◆ STATED EXERCISE ◆
Transcribe every one of the following lines verbatim, with no changes of any kind.
■ ■ ■
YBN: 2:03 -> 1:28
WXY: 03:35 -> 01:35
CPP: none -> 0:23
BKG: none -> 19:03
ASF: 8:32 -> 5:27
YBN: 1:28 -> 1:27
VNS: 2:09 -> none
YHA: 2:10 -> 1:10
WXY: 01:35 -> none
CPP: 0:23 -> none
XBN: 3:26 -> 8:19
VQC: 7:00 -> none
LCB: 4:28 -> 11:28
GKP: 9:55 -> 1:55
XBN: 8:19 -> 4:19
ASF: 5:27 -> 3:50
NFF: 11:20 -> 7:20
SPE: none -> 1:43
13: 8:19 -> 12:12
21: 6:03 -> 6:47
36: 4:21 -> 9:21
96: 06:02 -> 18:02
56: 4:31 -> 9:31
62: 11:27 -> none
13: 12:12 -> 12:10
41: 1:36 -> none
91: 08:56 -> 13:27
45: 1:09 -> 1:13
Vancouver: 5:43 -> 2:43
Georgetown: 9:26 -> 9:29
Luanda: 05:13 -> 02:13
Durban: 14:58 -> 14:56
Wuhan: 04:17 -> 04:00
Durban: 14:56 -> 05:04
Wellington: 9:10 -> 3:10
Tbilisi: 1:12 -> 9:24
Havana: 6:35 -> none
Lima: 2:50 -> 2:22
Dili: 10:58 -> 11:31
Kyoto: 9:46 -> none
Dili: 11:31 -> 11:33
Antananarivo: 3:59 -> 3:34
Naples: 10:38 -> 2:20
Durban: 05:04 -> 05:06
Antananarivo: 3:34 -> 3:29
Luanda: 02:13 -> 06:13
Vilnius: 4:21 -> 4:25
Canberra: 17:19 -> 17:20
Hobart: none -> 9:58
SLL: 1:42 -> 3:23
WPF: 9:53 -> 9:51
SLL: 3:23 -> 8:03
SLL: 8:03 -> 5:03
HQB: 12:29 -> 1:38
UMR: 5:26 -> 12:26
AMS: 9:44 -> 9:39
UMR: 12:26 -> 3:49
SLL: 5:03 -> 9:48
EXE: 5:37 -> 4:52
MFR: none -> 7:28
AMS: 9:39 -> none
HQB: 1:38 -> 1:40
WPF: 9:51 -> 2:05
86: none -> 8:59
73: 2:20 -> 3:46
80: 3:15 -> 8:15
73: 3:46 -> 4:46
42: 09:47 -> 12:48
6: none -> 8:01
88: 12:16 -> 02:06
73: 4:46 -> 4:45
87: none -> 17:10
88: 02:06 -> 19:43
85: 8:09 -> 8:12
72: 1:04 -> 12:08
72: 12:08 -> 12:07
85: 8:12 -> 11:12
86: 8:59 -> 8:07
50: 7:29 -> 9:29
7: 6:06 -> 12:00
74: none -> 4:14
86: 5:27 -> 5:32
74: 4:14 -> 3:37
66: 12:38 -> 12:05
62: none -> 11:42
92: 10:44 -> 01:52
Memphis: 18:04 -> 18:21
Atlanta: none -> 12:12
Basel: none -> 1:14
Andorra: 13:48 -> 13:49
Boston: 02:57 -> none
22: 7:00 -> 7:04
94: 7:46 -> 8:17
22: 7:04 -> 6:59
■ ■ ■
◆ EXERCISE RESPONSE ◆
YBN: 2:03 -> 1:28
WXY: 03:35 -> 01:35
CPP: none -> 0:23
BKG: none -> 19:03
ASF: 8:32 -> 5:27
YBN: 1:28 -> 1:27
VNS: 2:09 -> none
YHA: 2:10 -> 1:10
WXY: 01:35 -> none
CPP: 0:23 -> none
XBN: 3:26 -> 8:19
VQC: 7:00 -> none
LCB: 4:28 -> 11:28
GKP: 9:55 -> 1:55
XBN: 8:19 -> 4:19
ASF: 5:27 -> 3:50
NFF: 11:20 -> 7:20
SPE: none -> 1:43
13: 8:19 -> 12:12
21: 6:03 -> 6:47
36: 4:21 -> 9:21
96: 06:02 -> 18:02
56: 4:31 -> 9:31
62: 11:27 -> none
13: 12:12 -> 12:10
41: 1:36 -> none
91: 08:56 -> 13:27
45: 1:09 -> 1:13
Vancouver: 5:43 -> 2:43
Georgetown: 9:26 -> 9:29
Luanda: 05:13 -> 02:13
Durban: 14:58 -> 14:56
Wuhan: 04:17 -> 04:00
Durban: 14:56 -> 05:04
Wellington: 9:10 -> 3:10
Tbilisi: 1:12 -> 9:24
Havana: 6:35 -> none
Lima: 2:50 -> 2:22
Dili: 10:58 -> 11:31
Kyoto: 9:46 -> none
Dili: 11:31 -> 11:33
Antananarivo: 3:59 -> 3:34
Naples: 10:38 -> 2:20
Durban: 05:04 -> 05:06
Antananarivo: 3:34 -> 3:29
Luanda: 02:13 -> 06:13
Vilnius: 4:21 -> 4:25
Canberra: 17:19 -> 17:20
Hobart: none -> 9:58
SLL: 1:42 -> 3:23
WPF: 9:53 -> 9:51
SLL: 3:23 -> 8:03
SLL: 8:03 -> 5:03
HQB: 12:29 -> 1:38
UMR: 5:26 -> 12:26
AMS: 9:44 -> 9:39
UMR: 12:26 -> 3:49
SLL: 5:03 -> 9:48
EXE: 5:37 -> 4:52
MFR: none -> 7:28
AMS: 9:39 -> none
HQB: 1:38 -> 1:40
WPF: 9:51 -> 2:05
86: none -> 8:59
73: 2:20 -> 3:46
80: 3:15 -> 8:15
73: 3:46 -> 4:46
42: 09:47 -> 12:48
6: none -> 8:01
88: 12:16 -> 02:06
73: 4:46 -> 4:45
87: none -> 17:10
88: 02:06 -> 19:43
85: 8:09 -> 8:12
72: 1:04 -> 12:08
72: 12:08 -> 12:07
85: 8:12 -> 11:12
86: 8:59 -> 8:07
50: 7:29 -> 9:29
7: 6:06 -> 12:00
74: none -> 4:14
86: 5:27 -> 5:32
74: 4:14 -> 3:37
66: 12:38 -> 12:05
62: none -> 11:42
92: 10:44 -> 01:52
Memphis: 18:04 -> 18:21
Atlanta: none -> 12:12
Basel: none -> 1:14
Andorra: 13:48 -> 13:49
Boston: 02:57 -> none
22: 7:00 -> 7:04
94: 7:46 -> 8:17
22: 7:04 -> 6:59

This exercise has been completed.